[Stored records]

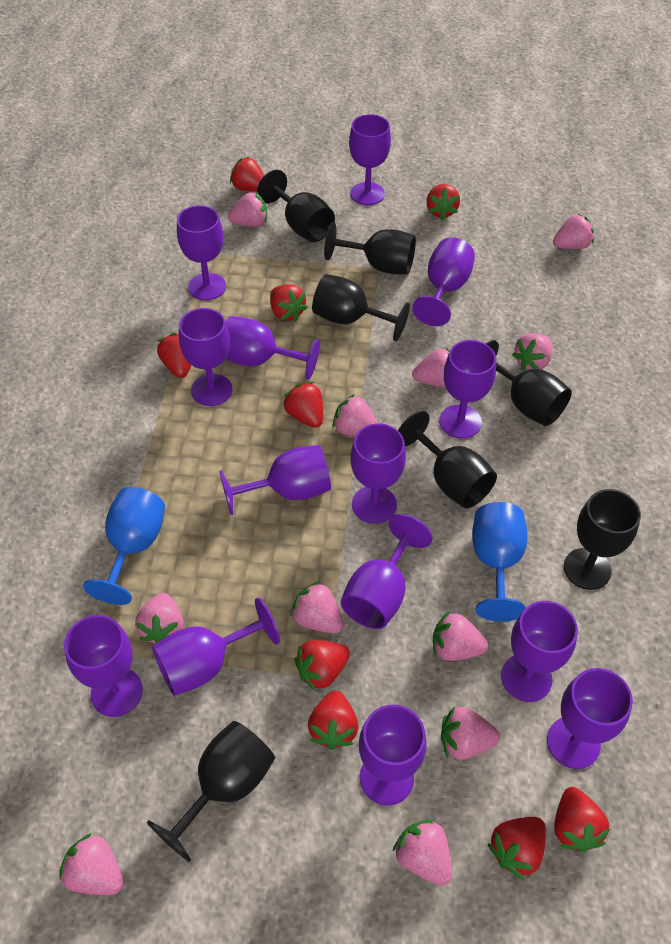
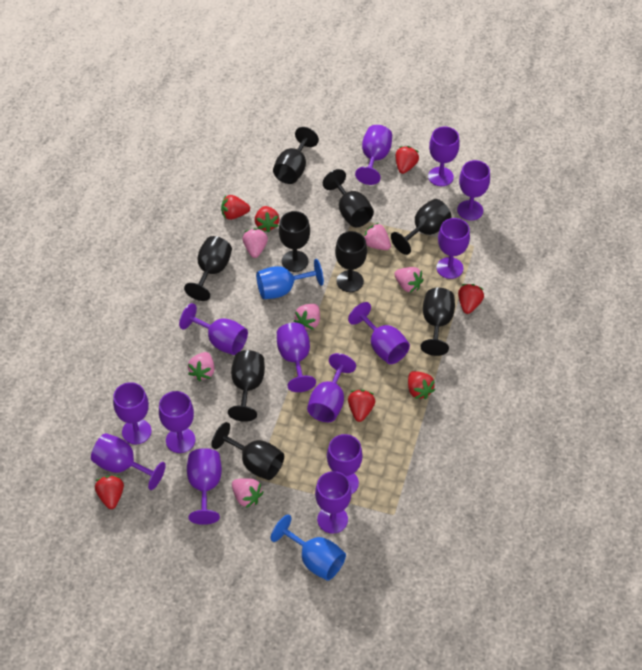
black goblet: [147,721,275,862] [257,170,335,242] [312,274,410,341] [324,222,416,275] [398,411,497,508] [486,340,572,426] [564,489,641,590] = 7 -> [184,236,232,301] [211,422,284,480] [228,350,265,422] [273,127,319,184] [279,211,310,272] [323,169,374,227] [335,231,367,292] [391,199,452,255] [421,288,455,356] = 9
pink strawberry: [59,833,123,895] [135,593,183,644] [228,192,267,227] [290,581,343,633] [332,394,378,436] [392,819,452,886] [412,347,450,387] [433,611,488,661] [441,706,500,760] [512,333,553,371] [553,214,594,249] = 11 -> [188,352,215,381] [232,478,263,508] [243,228,268,258] [294,304,320,330] [364,223,391,250] [394,267,424,293] = 6
red strawberry: [157,333,192,378] [230,157,264,192] [270,284,308,322] [283,382,323,428] [294,640,350,692] [308,691,359,750] [426,184,460,220] [487,817,546,880] [555,787,610,853] = 9 -> [95,475,124,509] [221,195,250,220] [255,206,280,233] [348,390,375,422] [395,146,419,174] [408,371,435,399] [458,284,484,314] = 7

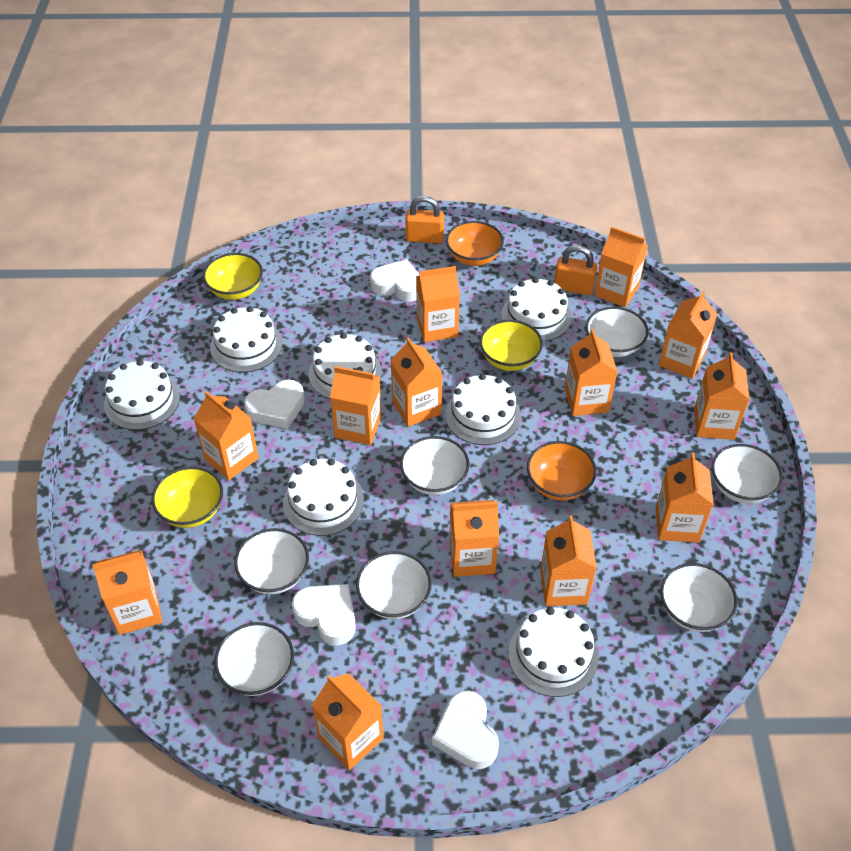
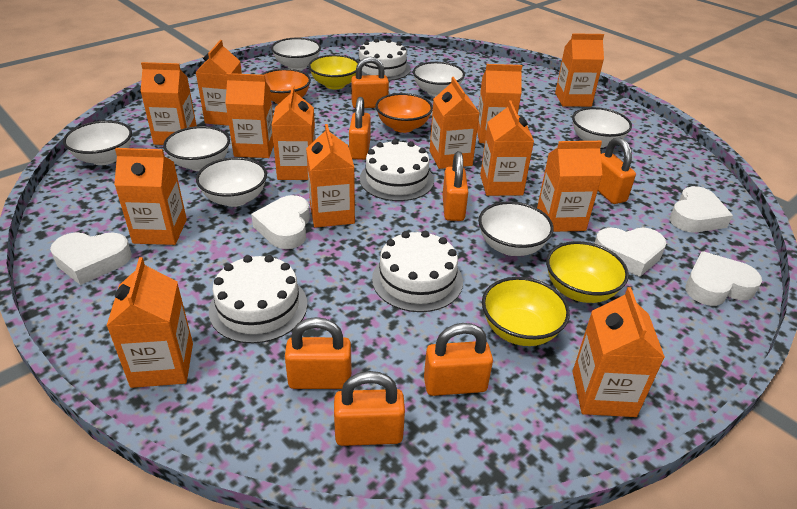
orange padlock: [405,196,444,244] [554,245,597,295] = 2 -> [285,317,352,389] [334,371,405,446] [349,97,371,160] [351,57,389,108] [424,323,493,396] [443,151,468,221] [598,137,636,204] = 7
white cake: [104,360,180,430] [210,306,282,373] [283,459,364,536] [309,333,382,399] [445,374,521,445] [501,277,572,342] [509,607,598,697] = 7 -> [209,255,307,343] [359,39,411,81] [360,139,434,201] [372,231,463,312] = 4
white heart: [244,380,305,429] [292,584,356,645] [370,259,420,302] [432,691,499,769] = 4 -> [50,232,132,285] [251,195,310,249] [594,228,667,277] [670,186,733,232] [685,251,762,306] = 5

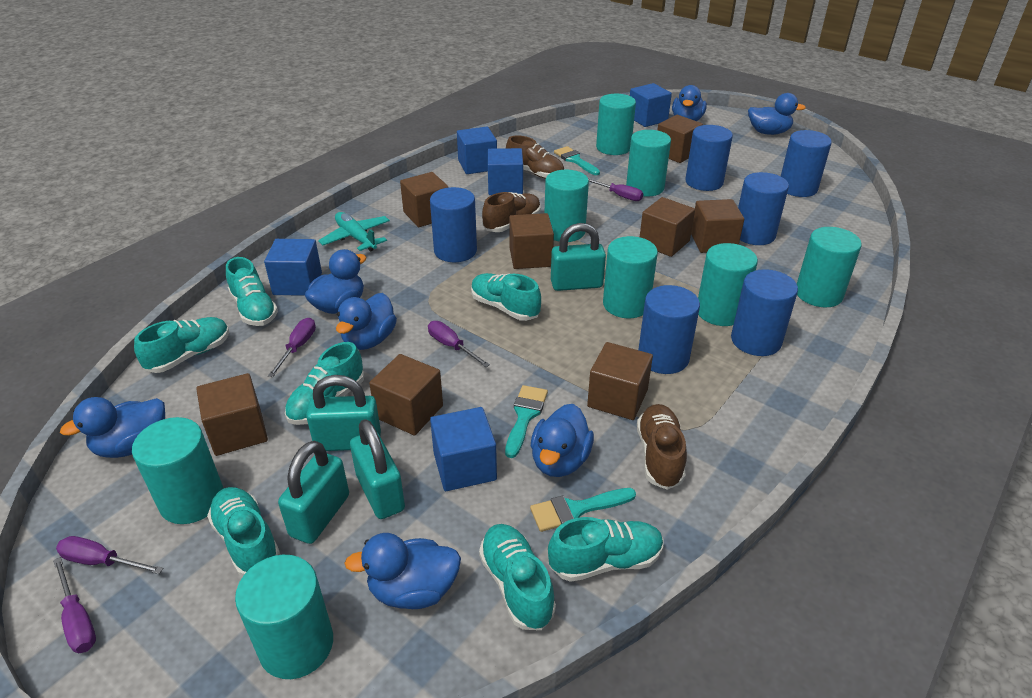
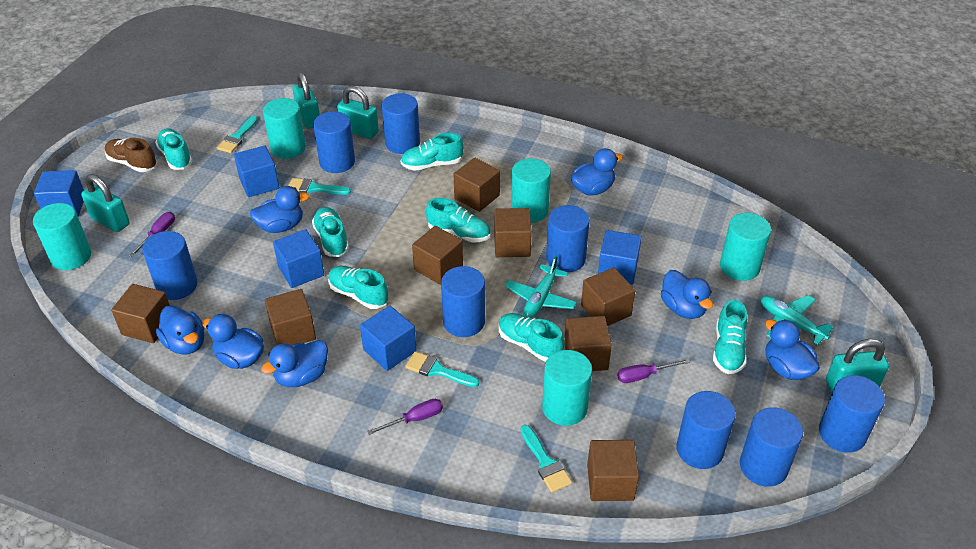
blue cylinder: [430,187,477,262] [638,285,700,374] [685,125,733,191] [731,269,798,356] [738,172,789,245] [781,130,832,197] = 6 -> [142,231,197,300] [313,111,355,173] [382,93,420,154] [441,266,485,337] [546,205,590,272] [676,391,736,469] [740,407,803,487] [819,375,885,453] = 8
brown shoe: [482,192,541,232] [506,135,564,179] [637,404,687,490] = 3 -> [105,138,157,172] = 1
purple screwdriver: [53,557,96,653] [56,536,163,574] [268,318,316,377] [428,321,490,367] [588,179,643,201] = 5 -> [129,212,175,257] [367,399,443,435] [617,359,690,383] = 3
turquoise brush: [505,385,548,458] [530,488,636,532] [554,146,600,175] = 3 -> [217,116,257,153] [288,178,351,195] [405,352,479,387] [521,425,572,493] = 4
turquoise cylinder: [132,417,224,524] [235,555,333,679] [545,170,589,242] [596,94,636,155] [603,236,658,318] [626,130,671,197] [698,243,758,326] [797,227,862,307] = 8 -> [33,203,91,270] [263,98,306,159] [511,158,551,223] [542,350,592,426] [720,213,771,281] = 5
turquoise plane: [318,212,390,252] = 1 -> [505,256,577,318] [761,295,834,345] = 2

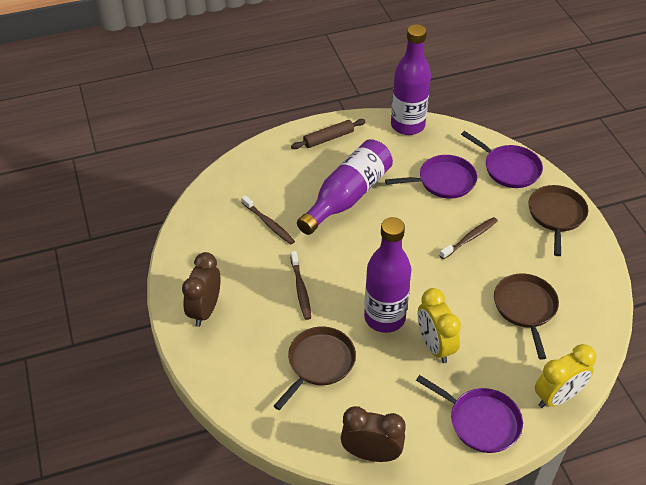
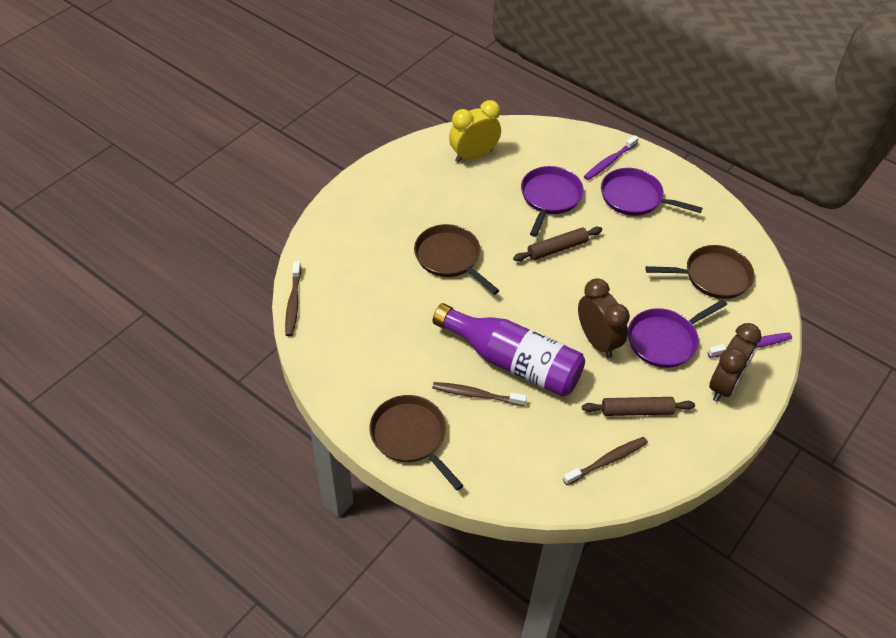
brown rolling pin: [291,119,366,149] = 1 -> [513,227,602,261] [582,397,695,416] = 2
purple bottle: [297,139,393,235] [364,217,412,333] [391,24,431,135] = 3 -> [432,303,585,397] = 1
purple toothbrush: none = 0 -> [584,135,639,180] [708,333,792,358] = 2
yellow clock: [418,288,461,363] [535,344,596,408] = 2 -> [449,100,501,162] = 1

## Request
In the entries above, find the line with "purple screwdriver: [53,557,96,653]" and the line with "purple toothbrush: none". Return exactly those lines and all the ones between them, pictures excluded.

## Problem solution
purple screwdriver: [53,557,96,653] [56,536,163,574] [268,318,316,377] [428,321,490,367] [588,179,643,201] = 5 -> [129,212,175,257] [367,399,443,435] [617,359,690,383] = 3
turquoise brush: [505,385,548,458] [530,488,636,532] [554,146,600,175] = 3 -> [217,116,257,153] [288,178,351,195] [405,352,479,387] [521,425,572,493] = 4
turquoise cylinder: [132,417,224,524] [235,555,333,679] [545,170,589,242] [596,94,636,155] [603,236,658,318] [626,130,671,197] [698,243,758,326] [797,227,862,307] = 8 -> [33,203,91,270] [263,98,306,159] [511,158,551,223] [542,350,592,426] [720,213,771,281] = 5
turquoise plane: [318,212,390,252] = 1 -> [505,256,577,318] [761,295,834,345] = 2

brown rolling pin: [291,119,366,149] = 1 -> [513,227,602,261] [582,397,695,416] = 2
purple bottle: [297,139,393,235] [364,217,412,333] [391,24,431,135] = 3 -> [432,303,585,397] = 1
purple toothbrush: none = 0 -> [584,135,639,180] [708,333,792,358] = 2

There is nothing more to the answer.